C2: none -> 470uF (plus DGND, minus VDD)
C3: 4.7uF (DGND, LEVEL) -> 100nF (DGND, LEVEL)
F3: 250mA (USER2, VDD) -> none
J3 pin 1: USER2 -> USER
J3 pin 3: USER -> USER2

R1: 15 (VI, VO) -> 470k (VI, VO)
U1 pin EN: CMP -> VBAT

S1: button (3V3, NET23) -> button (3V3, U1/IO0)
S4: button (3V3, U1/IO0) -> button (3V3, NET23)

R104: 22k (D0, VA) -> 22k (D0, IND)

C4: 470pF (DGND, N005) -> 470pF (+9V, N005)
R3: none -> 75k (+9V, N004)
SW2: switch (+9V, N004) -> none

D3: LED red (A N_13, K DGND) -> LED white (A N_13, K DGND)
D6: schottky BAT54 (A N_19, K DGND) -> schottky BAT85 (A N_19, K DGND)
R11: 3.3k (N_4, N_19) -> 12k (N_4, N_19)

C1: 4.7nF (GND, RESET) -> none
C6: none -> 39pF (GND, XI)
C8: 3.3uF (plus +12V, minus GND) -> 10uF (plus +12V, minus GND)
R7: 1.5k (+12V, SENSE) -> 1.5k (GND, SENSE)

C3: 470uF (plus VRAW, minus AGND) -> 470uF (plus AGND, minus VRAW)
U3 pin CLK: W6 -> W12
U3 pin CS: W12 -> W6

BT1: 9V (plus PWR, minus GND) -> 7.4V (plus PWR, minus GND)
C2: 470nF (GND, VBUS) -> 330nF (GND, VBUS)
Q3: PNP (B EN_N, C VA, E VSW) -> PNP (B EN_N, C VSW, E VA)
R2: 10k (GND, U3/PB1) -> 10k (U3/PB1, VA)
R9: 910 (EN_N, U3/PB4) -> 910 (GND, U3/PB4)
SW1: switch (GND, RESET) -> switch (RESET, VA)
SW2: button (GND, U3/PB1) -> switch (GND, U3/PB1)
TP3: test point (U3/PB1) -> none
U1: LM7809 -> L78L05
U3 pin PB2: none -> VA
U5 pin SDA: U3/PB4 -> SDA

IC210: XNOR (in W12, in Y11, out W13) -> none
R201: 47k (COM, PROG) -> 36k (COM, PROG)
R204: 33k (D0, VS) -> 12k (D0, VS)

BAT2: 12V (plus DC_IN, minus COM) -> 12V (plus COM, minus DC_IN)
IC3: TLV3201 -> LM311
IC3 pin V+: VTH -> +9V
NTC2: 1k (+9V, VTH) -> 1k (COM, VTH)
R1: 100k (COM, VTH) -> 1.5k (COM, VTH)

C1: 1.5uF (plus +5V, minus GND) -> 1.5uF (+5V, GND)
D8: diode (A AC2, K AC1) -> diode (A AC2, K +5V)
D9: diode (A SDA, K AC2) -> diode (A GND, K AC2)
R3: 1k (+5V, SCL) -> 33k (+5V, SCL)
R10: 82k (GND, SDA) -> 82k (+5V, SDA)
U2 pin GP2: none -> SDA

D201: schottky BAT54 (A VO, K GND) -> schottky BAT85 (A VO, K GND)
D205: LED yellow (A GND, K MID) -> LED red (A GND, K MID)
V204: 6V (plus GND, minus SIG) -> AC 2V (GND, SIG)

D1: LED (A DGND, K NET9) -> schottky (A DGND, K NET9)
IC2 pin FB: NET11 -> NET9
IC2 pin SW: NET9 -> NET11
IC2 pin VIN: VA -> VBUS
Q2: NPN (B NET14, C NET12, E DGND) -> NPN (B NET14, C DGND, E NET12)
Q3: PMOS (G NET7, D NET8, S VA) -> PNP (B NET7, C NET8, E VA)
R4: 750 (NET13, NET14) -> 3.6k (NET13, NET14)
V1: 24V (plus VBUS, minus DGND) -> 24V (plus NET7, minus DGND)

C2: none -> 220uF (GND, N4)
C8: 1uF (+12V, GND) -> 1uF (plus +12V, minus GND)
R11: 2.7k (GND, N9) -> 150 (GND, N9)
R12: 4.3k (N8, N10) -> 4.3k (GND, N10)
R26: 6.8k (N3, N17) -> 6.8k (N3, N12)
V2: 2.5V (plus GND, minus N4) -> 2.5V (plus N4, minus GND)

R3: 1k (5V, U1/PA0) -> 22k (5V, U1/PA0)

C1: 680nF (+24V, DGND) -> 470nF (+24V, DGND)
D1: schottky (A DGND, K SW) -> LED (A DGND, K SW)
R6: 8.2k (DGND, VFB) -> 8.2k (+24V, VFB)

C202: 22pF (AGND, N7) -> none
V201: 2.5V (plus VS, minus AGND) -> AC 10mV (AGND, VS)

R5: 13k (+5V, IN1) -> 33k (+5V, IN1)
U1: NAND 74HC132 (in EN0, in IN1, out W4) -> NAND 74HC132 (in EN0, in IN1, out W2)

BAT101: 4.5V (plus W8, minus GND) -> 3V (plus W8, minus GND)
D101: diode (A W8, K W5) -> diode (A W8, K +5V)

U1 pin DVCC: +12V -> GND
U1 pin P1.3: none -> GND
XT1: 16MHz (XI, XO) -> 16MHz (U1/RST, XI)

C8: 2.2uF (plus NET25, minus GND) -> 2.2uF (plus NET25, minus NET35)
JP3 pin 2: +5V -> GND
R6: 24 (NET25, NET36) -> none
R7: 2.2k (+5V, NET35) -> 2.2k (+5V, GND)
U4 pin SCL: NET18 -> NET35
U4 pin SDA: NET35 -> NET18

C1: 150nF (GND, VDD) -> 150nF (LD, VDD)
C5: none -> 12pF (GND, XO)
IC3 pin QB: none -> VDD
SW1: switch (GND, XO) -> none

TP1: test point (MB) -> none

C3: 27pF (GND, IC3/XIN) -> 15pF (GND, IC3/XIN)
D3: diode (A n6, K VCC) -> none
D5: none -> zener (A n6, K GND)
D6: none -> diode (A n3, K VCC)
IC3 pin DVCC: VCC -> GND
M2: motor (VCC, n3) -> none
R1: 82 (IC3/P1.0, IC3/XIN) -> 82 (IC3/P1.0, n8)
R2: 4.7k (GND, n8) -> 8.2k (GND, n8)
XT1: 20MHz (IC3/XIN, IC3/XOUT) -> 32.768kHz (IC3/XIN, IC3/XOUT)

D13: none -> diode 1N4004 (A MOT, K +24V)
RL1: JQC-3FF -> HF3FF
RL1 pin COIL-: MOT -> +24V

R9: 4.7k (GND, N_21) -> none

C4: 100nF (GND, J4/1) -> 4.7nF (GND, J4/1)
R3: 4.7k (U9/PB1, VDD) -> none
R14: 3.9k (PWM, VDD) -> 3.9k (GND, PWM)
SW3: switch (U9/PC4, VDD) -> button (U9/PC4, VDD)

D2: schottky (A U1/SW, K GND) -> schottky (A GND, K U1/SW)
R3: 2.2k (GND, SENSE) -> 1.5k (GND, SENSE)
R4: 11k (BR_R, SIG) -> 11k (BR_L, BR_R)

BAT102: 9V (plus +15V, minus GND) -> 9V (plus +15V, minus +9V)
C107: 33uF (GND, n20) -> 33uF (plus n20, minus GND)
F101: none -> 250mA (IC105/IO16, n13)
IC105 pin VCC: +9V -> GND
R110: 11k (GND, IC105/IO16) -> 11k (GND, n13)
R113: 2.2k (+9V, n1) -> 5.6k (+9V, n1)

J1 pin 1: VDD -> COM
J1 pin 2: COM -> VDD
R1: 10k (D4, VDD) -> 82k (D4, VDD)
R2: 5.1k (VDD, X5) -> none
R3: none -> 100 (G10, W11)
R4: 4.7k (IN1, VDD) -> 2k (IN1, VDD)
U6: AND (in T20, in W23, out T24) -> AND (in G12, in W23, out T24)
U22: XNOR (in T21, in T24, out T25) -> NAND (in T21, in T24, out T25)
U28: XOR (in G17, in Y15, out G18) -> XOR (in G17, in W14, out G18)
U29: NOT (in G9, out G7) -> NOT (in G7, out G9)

» **Work request**: Copy each line holding the word "DGND" from the listing above.

» **Task solution**:
C2: none -> 470uF (plus DGND, minus VDD)
C3: 4.7uF (DGND, LEVEL) -> 100nF (DGND, LEVEL)
C4: 470pF (DGND, N005) -> 470pF (+9V, N005)
D3: LED red (A N_13, K DGND) -> LED white (A N_13, K DGND)
D6: schottky BAT54 (A N_19, K DGND) -> schottky BAT85 (A N_19, K DGND)
D1: LED (A DGND, K NET9) -> schottky (A DGND, K NET9)
Q2: NPN (B NET14, C NET12, E DGND) -> NPN (B NET14, C DGND, E NET12)
V1: 24V (plus VBUS, minus DGND) -> 24V (plus NET7, minus DGND)
C1: 680nF (+24V, DGND) -> 470nF (+24V, DGND)
D1: schottky (A DGND, K SW) -> LED (A DGND, K SW)
R6: 8.2k (DGND, VFB) -> 8.2k (+24V, VFB)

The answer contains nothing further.